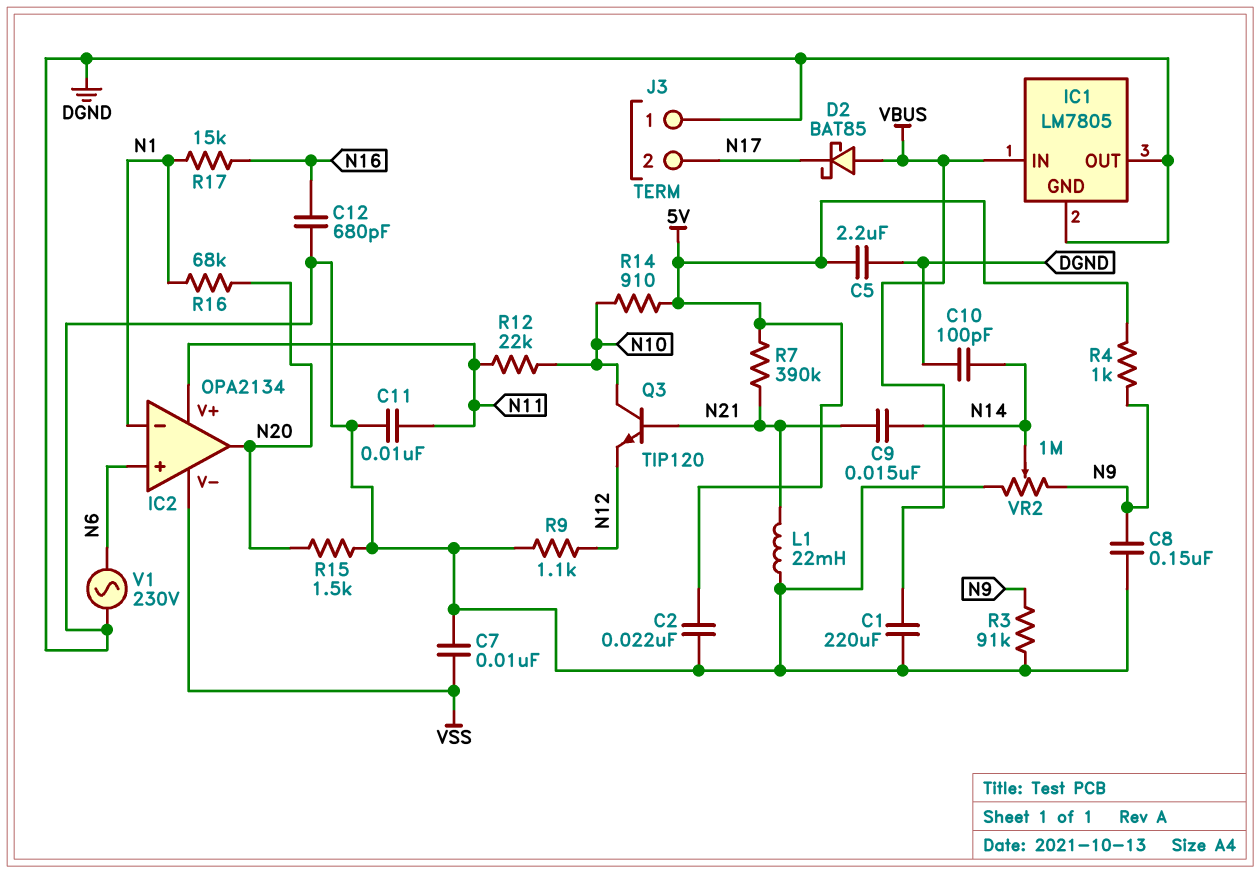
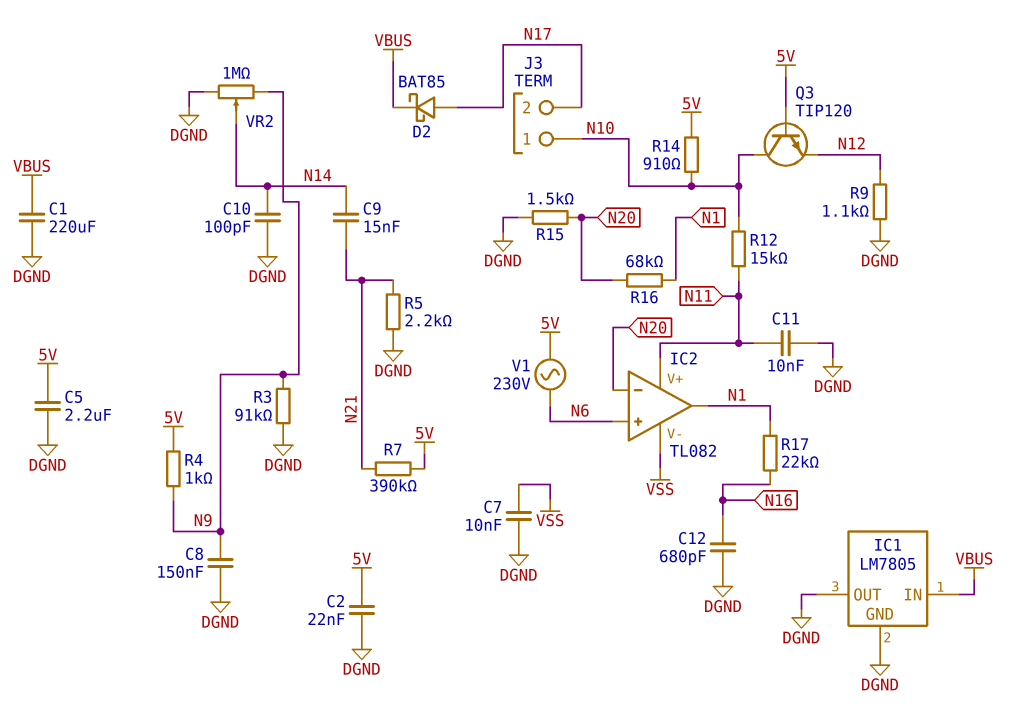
D2: schottky BAT85 (A VBUS, K N17) -> schottky BAT85 (A N17, K VBUS)
IC2: OPA2134 -> TL082
IC2 pin in-: N1 -> N20
IC2 pin out: N20 -> N1
J3 pin 1: DGND -> N10
L1: 22mH (DGND, N21) -> none
Q3: NPN TIP120 (B N21, C N10, E N12) -> NPN TIP120 (B 5V, C N10, E N12)
R5: none -> 2.2k (DGND, N21)
R12: 22k (N10, N11) -> 15k (N10, N11)
R17: 15k (N1, N16) -> 22k (N1, N16)
V1: AC 230V (DGND, N6) -> AC 230V (5V, N6)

_Task objective:_
The data must be repeated exactly. Any pictures in it are to be left out.

_Response for this exercise:_
D2: schottky BAT85 (A VBUS, K N17) -> schottky BAT85 (A N17, K VBUS)
IC2: OPA2134 -> TL082
IC2 pin in-: N1 -> N20
IC2 pin out: N20 -> N1
J3 pin 1: DGND -> N10
L1: 22mH (DGND, N21) -> none
Q3: NPN TIP120 (B N21, C N10, E N12) -> NPN TIP120 (B 5V, C N10, E N12)
R5: none -> 2.2k (DGND, N21)
R12: 22k (N10, N11) -> 15k (N10, N11)
R17: 15k (N1, N16) -> 22k (N1, N16)
V1: AC 230V (DGND, N6) -> AC 230V (5V, N6)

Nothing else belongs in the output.